TASK STATEMENT: Could you return, exactly as written, every line from the one containing "orange semicircle: (367, 841)" through the last line of the entries below, leaving out the pictures?

GIVEN RECORDS:

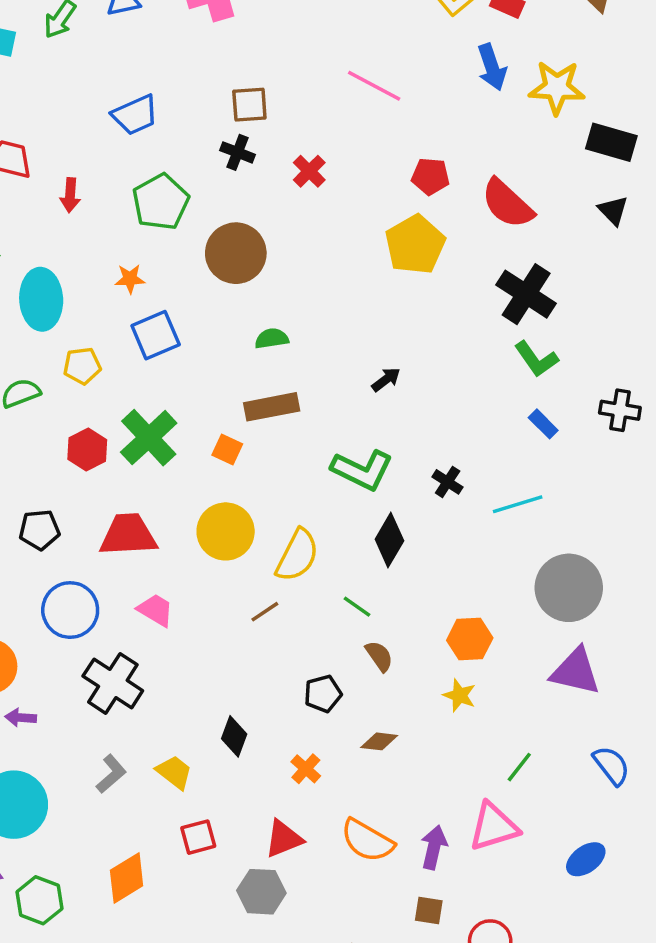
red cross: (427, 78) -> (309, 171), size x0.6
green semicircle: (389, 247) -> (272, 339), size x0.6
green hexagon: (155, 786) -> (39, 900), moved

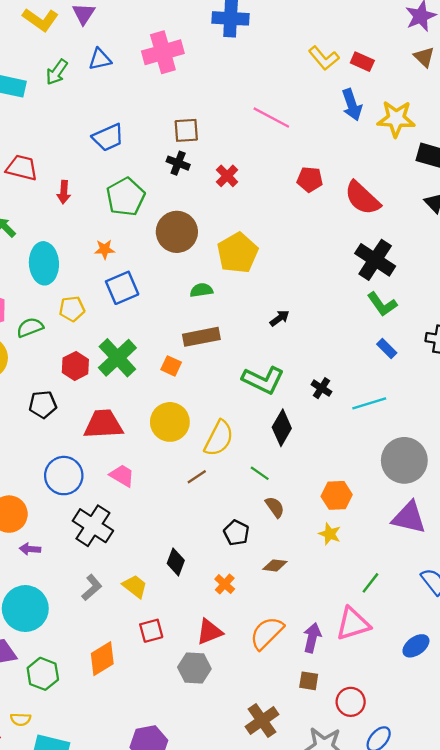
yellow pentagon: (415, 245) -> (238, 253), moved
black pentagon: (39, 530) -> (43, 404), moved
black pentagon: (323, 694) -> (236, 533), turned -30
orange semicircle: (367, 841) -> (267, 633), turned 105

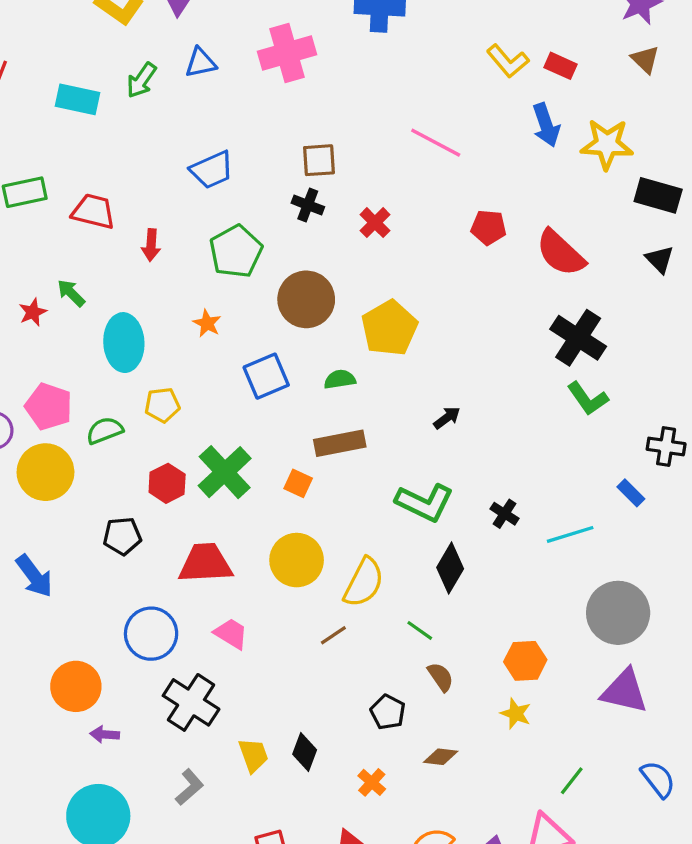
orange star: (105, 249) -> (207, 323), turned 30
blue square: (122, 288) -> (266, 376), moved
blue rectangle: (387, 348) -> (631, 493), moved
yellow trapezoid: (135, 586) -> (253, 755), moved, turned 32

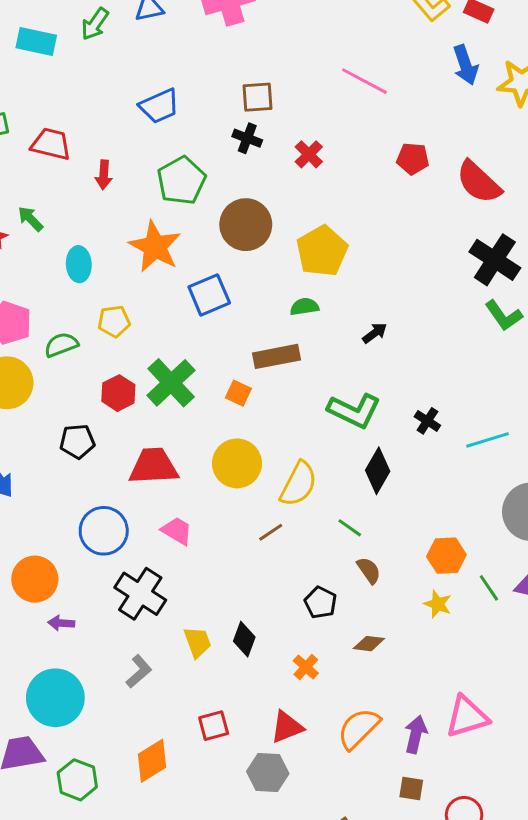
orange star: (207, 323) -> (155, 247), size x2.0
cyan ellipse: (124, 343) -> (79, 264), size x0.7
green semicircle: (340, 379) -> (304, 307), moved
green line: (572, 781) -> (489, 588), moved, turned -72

ANSWER TO THIS TASK:
orange semicircle: (367, 841) -> (267, 633), turned 105

orange star: (105, 249) -> (207, 323), turned 30
blue square: (122, 288) -> (266, 376), moved
blue rectangle: (387, 348) -> (631, 493), moved
yellow trapezoid: (135, 586) -> (253, 755), moved, turned 32

orange star: (207, 323) -> (155, 247), size x2.0
cyan ellipse: (124, 343) -> (79, 264), size x0.7
green semicircle: (340, 379) -> (304, 307), moved
green line: (572, 781) -> (489, 588), moved, turned -72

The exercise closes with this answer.